→ **PROVIDED MATERIAL**:
※

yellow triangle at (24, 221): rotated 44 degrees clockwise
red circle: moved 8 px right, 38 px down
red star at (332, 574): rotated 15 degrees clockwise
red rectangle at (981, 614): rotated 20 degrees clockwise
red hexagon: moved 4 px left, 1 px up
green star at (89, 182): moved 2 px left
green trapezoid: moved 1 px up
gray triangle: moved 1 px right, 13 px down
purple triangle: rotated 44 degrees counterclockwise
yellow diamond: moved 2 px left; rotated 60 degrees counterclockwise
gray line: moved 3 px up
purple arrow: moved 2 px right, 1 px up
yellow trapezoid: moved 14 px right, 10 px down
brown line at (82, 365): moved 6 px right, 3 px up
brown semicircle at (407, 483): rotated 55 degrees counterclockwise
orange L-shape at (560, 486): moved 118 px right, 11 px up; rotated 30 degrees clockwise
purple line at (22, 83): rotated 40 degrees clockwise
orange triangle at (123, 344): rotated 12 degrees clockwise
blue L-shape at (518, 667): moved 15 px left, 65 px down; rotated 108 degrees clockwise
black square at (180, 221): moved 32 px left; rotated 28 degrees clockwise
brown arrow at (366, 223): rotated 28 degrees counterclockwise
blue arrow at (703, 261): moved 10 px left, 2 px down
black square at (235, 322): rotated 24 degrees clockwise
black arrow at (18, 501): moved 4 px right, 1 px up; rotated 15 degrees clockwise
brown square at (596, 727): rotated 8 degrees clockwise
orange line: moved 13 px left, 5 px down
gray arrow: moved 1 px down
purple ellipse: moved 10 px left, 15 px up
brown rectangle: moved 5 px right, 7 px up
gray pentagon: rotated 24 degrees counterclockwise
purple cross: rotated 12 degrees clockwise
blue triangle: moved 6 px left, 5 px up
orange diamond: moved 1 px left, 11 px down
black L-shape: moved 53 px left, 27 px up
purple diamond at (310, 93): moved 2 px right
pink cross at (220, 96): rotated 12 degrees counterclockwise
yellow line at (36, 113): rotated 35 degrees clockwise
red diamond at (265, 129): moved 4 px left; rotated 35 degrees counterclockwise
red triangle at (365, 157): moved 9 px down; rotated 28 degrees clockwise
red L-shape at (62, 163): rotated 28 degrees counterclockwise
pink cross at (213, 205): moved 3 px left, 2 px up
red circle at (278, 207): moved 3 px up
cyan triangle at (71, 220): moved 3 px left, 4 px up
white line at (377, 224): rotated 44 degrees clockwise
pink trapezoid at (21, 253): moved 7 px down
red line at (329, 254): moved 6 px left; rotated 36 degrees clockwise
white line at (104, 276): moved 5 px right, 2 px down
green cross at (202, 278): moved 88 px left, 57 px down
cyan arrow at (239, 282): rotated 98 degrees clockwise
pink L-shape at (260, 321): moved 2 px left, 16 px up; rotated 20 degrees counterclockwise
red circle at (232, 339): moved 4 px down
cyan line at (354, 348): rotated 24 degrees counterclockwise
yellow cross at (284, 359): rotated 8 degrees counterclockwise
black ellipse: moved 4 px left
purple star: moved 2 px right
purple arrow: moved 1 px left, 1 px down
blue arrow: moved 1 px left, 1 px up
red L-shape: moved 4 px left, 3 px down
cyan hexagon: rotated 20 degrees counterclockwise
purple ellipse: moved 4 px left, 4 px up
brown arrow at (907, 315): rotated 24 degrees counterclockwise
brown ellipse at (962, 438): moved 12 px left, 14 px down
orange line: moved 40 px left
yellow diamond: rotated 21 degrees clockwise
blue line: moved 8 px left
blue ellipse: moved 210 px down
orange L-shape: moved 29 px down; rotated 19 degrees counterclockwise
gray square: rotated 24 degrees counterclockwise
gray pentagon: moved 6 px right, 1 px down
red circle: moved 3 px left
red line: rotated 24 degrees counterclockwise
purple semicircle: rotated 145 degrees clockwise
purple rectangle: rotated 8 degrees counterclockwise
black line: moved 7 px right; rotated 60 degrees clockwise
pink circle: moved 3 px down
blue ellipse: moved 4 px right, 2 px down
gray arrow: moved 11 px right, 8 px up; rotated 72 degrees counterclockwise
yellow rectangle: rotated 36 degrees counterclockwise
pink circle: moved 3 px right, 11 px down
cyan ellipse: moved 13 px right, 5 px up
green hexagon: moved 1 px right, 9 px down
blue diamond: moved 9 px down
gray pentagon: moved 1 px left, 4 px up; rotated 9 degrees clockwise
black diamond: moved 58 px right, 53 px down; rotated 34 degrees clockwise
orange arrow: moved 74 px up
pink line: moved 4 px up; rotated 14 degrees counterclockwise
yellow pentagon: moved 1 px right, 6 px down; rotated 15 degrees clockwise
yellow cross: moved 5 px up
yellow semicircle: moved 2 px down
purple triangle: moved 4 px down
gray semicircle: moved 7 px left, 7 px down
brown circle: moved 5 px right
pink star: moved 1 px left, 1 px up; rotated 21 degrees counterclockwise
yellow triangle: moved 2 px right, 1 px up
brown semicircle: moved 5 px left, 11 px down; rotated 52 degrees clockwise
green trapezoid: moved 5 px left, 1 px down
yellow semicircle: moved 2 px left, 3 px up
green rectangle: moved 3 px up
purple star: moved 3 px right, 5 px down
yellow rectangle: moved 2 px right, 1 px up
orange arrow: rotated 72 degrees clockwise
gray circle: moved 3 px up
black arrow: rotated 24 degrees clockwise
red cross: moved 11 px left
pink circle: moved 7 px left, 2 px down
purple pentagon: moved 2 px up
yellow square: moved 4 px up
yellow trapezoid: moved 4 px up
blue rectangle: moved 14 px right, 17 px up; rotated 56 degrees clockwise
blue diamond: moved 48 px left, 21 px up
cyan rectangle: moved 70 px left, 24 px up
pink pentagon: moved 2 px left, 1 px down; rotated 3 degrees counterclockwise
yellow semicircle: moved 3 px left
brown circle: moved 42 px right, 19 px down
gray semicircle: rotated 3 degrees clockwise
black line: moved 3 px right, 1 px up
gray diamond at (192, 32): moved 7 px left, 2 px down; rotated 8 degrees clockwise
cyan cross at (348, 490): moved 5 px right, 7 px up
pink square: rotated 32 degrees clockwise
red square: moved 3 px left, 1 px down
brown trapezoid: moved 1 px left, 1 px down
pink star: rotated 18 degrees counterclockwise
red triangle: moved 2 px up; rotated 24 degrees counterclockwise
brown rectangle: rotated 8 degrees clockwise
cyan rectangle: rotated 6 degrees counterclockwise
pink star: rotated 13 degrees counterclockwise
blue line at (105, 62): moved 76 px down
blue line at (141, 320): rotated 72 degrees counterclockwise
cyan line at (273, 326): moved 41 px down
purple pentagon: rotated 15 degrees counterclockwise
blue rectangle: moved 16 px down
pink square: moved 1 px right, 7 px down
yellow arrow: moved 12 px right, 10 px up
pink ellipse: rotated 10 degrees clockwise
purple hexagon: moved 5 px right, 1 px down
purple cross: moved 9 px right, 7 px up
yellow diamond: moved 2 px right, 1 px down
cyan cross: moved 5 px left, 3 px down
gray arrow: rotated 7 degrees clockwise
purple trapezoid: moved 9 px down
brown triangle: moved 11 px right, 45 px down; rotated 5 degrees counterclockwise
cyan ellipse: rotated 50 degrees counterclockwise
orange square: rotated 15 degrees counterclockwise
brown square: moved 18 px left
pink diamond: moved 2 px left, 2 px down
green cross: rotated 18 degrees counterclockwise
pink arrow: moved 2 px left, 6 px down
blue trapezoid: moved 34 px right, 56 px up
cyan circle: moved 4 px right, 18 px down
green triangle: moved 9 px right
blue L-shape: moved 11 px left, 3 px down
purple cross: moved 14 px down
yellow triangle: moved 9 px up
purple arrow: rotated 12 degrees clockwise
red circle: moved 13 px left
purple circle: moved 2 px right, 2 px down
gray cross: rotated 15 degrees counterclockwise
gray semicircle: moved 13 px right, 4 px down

※

→ **WORK INSTRUCTIONS**: In the listing above, transcribe exactly everything from the line containing "brown trapezoid: moved 1 px left, 1 px down" down to the line containing "gray arrow: rotated 7 degrees clockwise", including both and nothing more.

→ **SOLUTION**:
brown trapezoid: moved 1 px left, 1 px down
pink star: rotated 18 degrees counterclockwise
red triangle: moved 2 px up; rotated 24 degrees counterclockwise
brown rectangle: rotated 8 degrees clockwise
cyan rectangle: rotated 6 degrees counterclockwise
pink star: rotated 13 degrees counterclockwise
blue line at (105, 62): moved 76 px down
blue line at (141, 320): rotated 72 degrees counterclockwise
cyan line at (273, 326): moved 41 px down
purple pentagon: rotated 15 degrees counterclockwise
blue rectangle: moved 16 px down
pink square: moved 1 px right, 7 px down
yellow arrow: moved 12 px right, 10 px up
pink ellipse: rotated 10 degrees clockwise
purple hexagon: moved 5 px right, 1 px down
purple cross: moved 9 px right, 7 px up
yellow diamond: moved 2 px right, 1 px down
cyan cross: moved 5 px left, 3 px down
gray arrow: rotated 7 degrees clockwise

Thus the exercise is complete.